SET EXERCISE ▸ Copy the items below word for word, starting from the first one and ending after the line that contains "SGP: 5:02 -> 5:05".

AVAILABLE DATA ▸
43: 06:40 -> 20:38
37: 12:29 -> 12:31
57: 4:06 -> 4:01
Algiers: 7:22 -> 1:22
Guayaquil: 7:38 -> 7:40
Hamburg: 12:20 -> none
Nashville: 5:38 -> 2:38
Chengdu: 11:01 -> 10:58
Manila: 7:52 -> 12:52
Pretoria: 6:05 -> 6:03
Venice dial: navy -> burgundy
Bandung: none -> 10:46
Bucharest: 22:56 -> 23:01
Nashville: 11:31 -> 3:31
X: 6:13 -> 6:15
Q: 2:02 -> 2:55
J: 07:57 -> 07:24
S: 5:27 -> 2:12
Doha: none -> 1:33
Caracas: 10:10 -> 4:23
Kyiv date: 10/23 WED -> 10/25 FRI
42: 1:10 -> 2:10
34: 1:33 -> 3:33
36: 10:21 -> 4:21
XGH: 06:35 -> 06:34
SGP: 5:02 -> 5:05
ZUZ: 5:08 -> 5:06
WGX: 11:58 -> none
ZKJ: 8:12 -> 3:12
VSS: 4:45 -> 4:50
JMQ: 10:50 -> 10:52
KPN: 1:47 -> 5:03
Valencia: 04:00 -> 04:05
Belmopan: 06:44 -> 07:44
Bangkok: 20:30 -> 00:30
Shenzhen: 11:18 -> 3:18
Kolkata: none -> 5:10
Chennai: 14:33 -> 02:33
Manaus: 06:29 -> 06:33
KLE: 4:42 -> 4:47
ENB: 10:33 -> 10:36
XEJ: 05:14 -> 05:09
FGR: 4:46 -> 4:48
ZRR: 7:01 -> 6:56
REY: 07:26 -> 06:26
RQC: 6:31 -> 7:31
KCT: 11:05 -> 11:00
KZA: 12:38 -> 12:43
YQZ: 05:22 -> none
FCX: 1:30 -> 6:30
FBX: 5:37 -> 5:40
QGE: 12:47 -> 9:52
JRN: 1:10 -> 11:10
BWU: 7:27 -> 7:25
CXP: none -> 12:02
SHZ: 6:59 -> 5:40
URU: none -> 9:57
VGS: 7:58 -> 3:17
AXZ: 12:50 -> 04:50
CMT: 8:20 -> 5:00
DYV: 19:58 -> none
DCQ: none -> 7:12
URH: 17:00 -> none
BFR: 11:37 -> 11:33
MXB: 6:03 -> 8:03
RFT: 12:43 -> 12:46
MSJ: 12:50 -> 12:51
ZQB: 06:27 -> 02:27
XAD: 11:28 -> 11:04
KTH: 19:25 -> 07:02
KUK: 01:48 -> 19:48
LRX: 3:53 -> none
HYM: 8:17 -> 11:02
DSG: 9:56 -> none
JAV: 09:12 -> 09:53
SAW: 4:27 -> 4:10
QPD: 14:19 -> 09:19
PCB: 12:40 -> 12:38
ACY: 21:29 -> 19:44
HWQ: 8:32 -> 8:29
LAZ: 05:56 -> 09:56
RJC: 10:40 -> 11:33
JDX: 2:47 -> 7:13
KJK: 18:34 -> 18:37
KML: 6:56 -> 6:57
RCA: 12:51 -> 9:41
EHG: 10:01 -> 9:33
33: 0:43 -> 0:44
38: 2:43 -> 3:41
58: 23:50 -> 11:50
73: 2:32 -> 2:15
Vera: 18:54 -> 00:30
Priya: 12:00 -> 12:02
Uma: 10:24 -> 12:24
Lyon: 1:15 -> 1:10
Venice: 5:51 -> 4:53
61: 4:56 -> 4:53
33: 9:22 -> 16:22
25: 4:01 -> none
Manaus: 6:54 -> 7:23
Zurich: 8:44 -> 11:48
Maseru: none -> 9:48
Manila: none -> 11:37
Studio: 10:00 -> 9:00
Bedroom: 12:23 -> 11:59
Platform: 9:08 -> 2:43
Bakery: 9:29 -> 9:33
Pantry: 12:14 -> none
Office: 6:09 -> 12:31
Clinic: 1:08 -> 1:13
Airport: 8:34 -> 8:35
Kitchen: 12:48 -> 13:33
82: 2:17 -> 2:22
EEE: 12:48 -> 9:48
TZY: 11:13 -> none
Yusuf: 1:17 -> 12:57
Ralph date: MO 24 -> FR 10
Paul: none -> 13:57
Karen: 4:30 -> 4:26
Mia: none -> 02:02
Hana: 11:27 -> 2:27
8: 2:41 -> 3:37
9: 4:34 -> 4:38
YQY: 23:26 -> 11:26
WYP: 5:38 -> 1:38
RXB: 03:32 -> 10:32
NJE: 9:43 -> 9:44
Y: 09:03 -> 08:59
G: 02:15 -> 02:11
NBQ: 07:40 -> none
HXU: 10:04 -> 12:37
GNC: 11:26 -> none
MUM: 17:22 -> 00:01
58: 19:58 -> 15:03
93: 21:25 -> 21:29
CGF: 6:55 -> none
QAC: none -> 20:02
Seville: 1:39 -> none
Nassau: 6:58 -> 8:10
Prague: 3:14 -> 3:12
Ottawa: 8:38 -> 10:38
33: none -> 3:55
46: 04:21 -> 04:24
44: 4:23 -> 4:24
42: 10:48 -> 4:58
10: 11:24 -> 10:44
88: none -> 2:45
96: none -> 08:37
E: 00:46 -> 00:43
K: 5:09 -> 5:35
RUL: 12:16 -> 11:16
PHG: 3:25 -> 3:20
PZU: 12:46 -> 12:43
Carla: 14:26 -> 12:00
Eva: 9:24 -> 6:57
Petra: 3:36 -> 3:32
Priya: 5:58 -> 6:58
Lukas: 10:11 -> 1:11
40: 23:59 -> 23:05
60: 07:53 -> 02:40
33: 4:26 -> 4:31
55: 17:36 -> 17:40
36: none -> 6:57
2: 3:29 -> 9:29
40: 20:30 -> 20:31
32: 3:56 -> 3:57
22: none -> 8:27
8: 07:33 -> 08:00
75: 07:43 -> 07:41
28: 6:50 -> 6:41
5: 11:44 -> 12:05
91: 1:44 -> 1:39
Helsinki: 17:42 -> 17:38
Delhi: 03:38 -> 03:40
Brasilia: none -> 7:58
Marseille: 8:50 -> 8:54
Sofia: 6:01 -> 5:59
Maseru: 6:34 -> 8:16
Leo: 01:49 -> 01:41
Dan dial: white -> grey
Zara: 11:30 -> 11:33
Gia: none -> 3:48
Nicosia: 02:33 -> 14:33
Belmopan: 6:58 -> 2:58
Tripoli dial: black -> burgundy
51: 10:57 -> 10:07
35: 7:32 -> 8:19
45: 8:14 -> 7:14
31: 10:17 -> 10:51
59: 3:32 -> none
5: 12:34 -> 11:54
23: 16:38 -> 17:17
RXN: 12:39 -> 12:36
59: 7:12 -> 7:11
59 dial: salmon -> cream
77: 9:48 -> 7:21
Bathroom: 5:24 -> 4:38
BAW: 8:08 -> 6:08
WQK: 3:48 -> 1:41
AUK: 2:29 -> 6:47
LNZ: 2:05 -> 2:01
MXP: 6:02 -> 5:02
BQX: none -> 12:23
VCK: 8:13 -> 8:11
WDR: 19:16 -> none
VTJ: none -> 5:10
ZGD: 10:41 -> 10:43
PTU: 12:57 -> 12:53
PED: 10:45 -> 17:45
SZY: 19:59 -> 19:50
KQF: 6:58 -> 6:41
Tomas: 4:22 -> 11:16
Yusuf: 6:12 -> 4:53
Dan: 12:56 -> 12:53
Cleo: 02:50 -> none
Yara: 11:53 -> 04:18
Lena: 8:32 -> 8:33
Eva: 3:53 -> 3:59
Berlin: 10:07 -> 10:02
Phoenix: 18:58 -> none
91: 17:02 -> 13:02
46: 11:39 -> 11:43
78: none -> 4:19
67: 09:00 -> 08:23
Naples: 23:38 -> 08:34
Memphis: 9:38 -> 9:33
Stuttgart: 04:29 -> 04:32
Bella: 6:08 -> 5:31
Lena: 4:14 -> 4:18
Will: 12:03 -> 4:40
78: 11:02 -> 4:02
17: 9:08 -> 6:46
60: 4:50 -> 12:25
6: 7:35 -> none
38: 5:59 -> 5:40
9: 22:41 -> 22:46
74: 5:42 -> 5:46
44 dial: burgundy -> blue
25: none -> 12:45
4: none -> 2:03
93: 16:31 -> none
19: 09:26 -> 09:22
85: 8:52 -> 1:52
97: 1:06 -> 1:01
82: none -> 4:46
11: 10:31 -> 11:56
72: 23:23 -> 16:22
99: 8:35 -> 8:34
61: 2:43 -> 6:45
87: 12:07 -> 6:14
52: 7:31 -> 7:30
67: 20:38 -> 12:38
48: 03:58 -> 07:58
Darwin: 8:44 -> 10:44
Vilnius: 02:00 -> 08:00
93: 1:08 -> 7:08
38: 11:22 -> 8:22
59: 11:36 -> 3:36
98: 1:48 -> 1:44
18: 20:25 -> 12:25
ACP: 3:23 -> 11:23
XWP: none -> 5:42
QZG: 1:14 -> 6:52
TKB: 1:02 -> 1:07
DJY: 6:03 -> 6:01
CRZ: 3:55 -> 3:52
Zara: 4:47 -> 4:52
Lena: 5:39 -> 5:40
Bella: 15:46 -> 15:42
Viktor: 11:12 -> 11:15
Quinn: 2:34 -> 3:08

WRITTEN RESPONSE ▸
43: 06:40 -> 20:38
37: 12:29 -> 12:31
57: 4:06 -> 4:01
Algiers: 7:22 -> 1:22
Guayaquil: 7:38 -> 7:40
Hamburg: 12:20 -> none
Nashville: 5:38 -> 2:38
Chengdu: 11:01 -> 10:58
Manila: 7:52 -> 12:52
Pretoria: 6:05 -> 6:03
Venice dial: navy -> burgundy
Bandung: none -> 10:46
Bucharest: 22:56 -> 23:01
Nashville: 11:31 -> 3:31
X: 6:13 -> 6:15
Q: 2:02 -> 2:55
J: 07:57 -> 07:24
S: 5:27 -> 2:12
Doha: none -> 1:33
Caracas: 10:10 -> 4:23
Kyiv date: 10/23 WED -> 10/25 FRI
42: 1:10 -> 2:10
34: 1:33 -> 3:33
36: 10:21 -> 4:21
XGH: 06:35 -> 06:34
SGP: 5:02 -> 5:05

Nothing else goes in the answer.